◆ **ASSIGNMENT**
Nothing but the lines from the one with "RV203: 1k (AGND, OUT, wiper" through the end of the data should be set down, each exactly as written, and no picture should be included.

*** Opening RECORD EXTRACTS ***

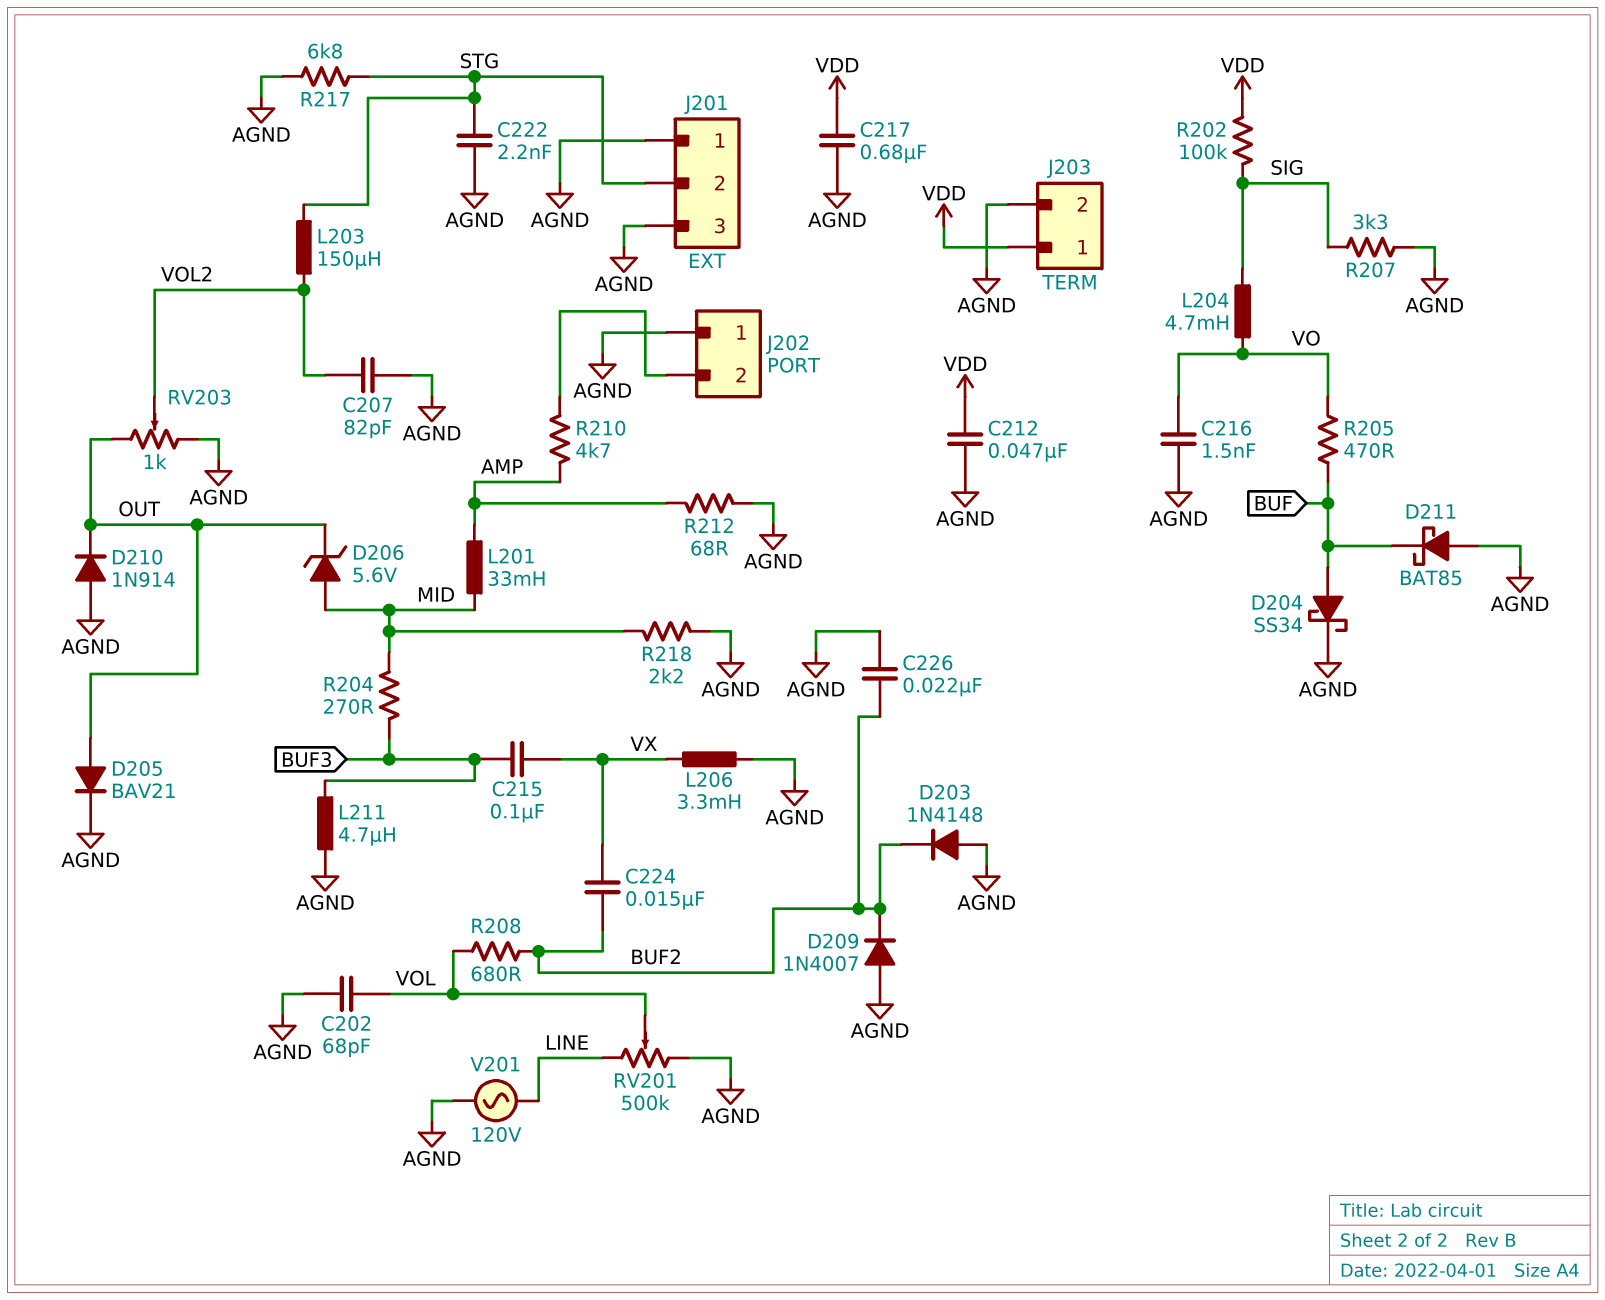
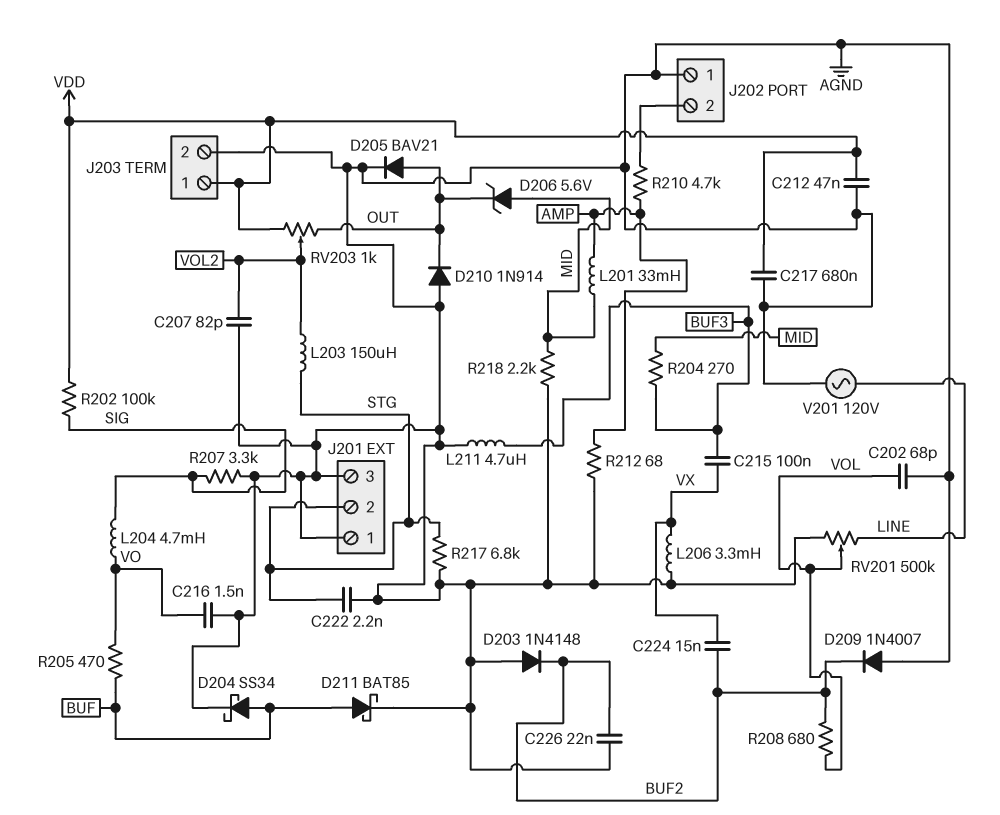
D211: schottky BAT85 (A AGND, K BUF) -> schottky BAT85 (A BUF, K AGND)
RV203: 1k (AGND, OUT, wiper VOL2) -> 1k (OUT, VDD, wiper VOL2)

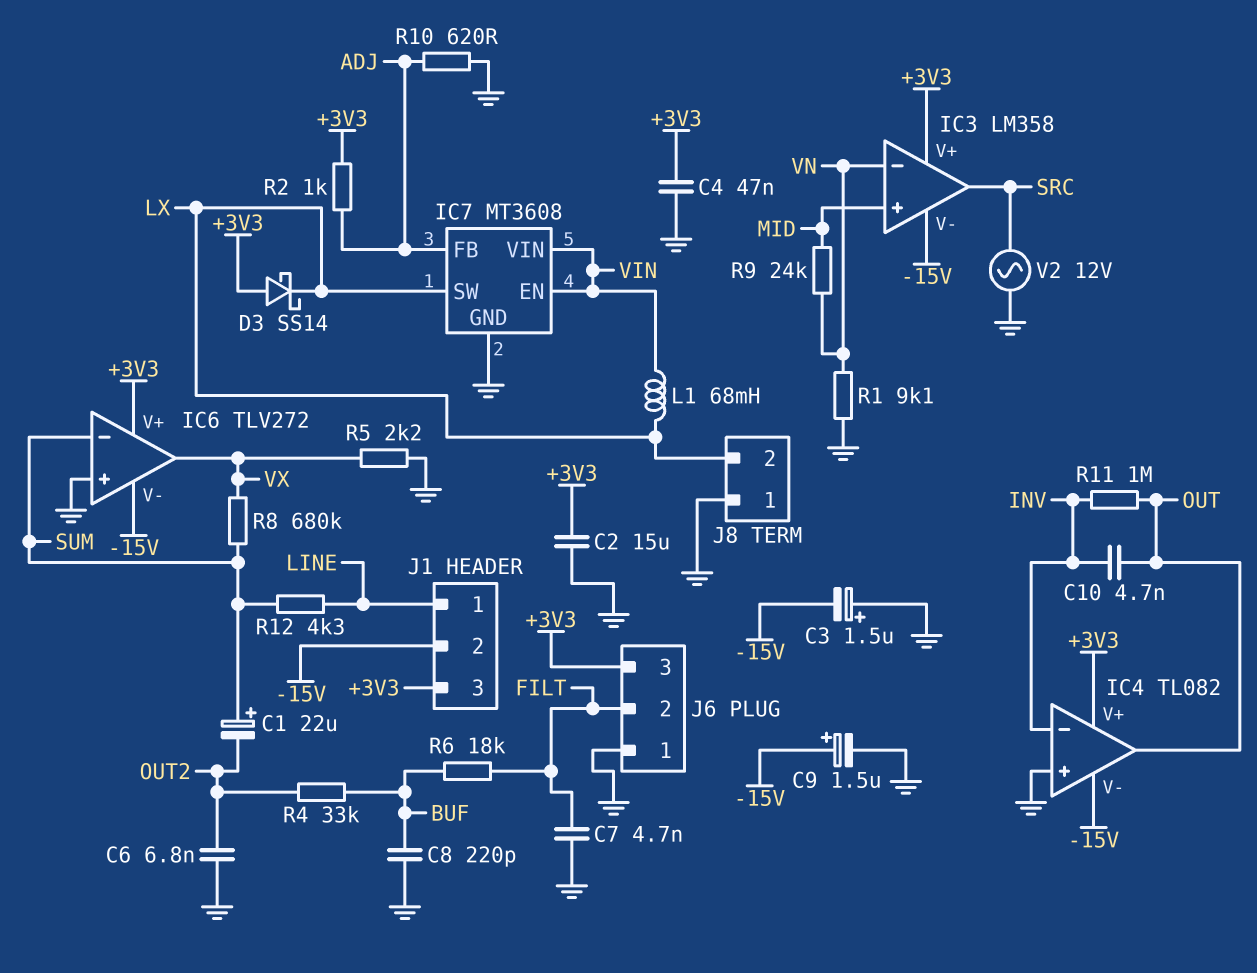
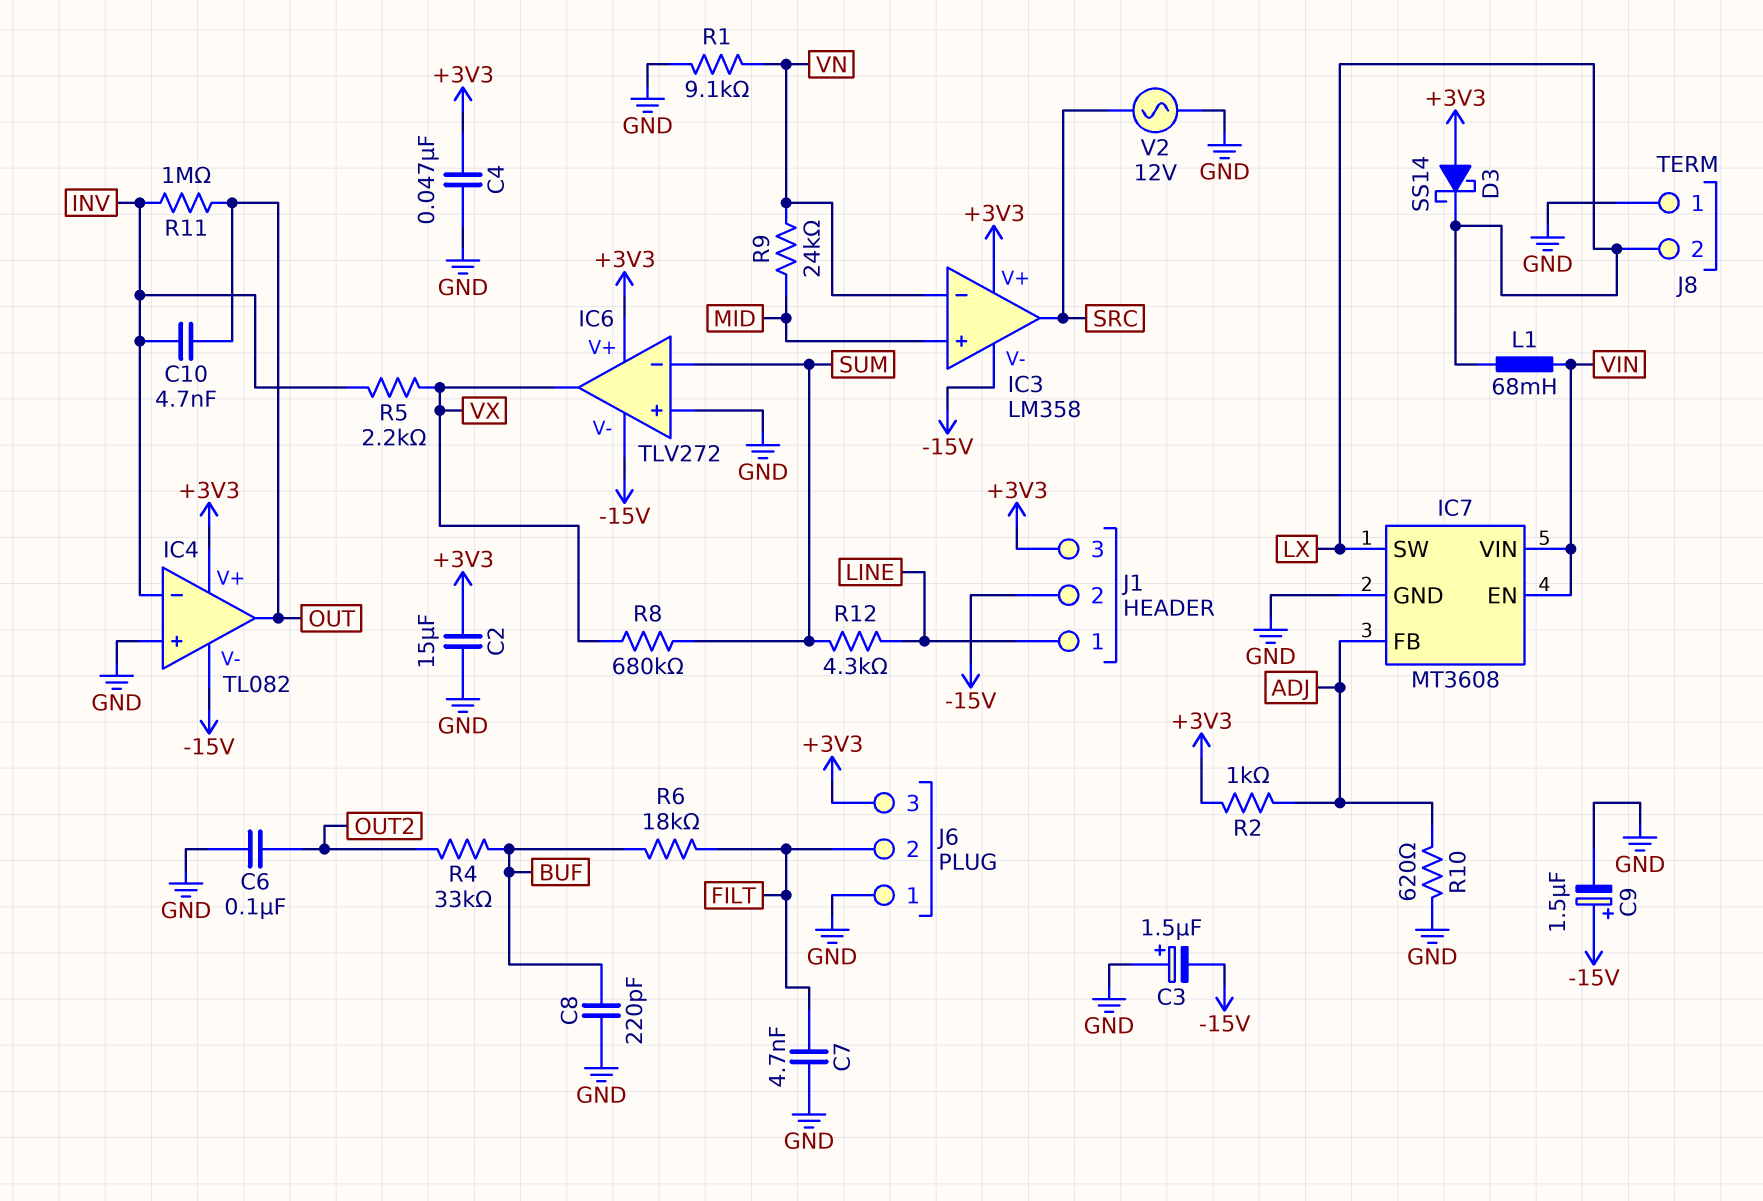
C1: 22uF (plus SUM, minus OUT2) -> none
C6: 6.8nF (GND, OUT2) -> 100nF (GND, OUT2)
R5: 2.2k (GND, VX) -> 2.2k (INV, VX)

*** Closing RECORD EXTRACTS ***

◆ **EXPECTED OUTPUT**
RV203: 1k (AGND, OUT, wiper VOL2) -> 1k (OUT, VDD, wiper VOL2)

C1: 22uF (plus SUM, minus OUT2) -> none
C6: 6.8nF (GND, OUT2) -> 100nF (GND, OUT2)
R5: 2.2k (GND, VX) -> 2.2k (INV, VX)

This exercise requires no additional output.